[Task brief]
The listing below must be repeated word for word, with its images excluded.

[Information supplied]
□ □ □ □ □

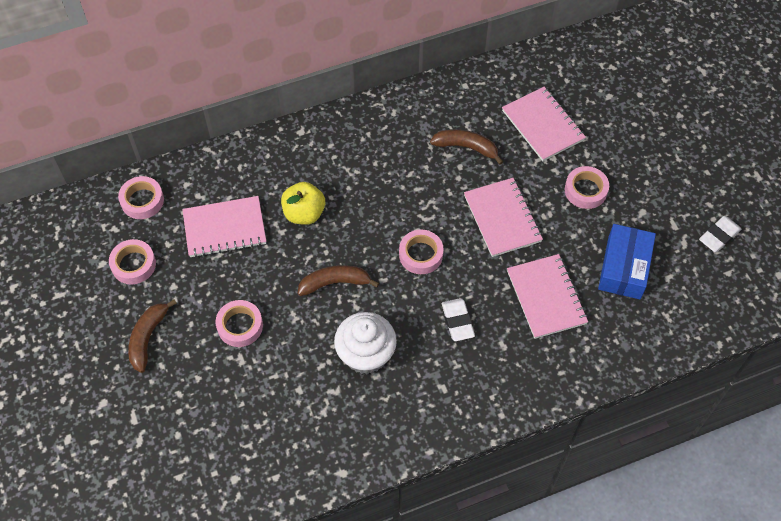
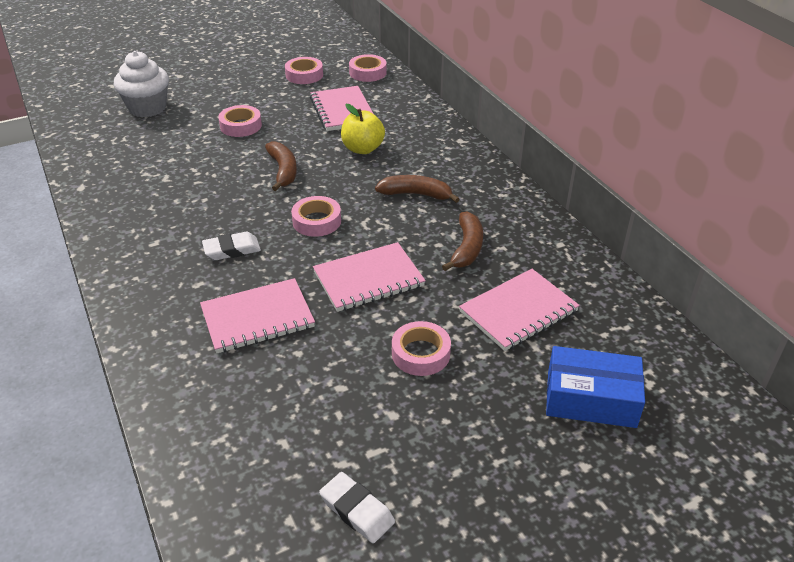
camera: 85 degrees right, 20 degrees down
(148, 338) = (234, 87): brown banana -> brown banana (416, 194)
(366, 355) = (200, 193): white cupcake -> white cupcake (147, 108)
(624, 268) = (299, 392): blue box -> blue box (591, 399)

□ □ □ □ □

[Result of the task]
camera: 85 degrees right, 20 degrees down
(148, 338) = (234, 87): brown banana -> brown banana (416, 194)
(366, 355) = (200, 193): white cupcake -> white cupcake (147, 108)
(624, 268) = (299, 392): blue box -> blue box (591, 399)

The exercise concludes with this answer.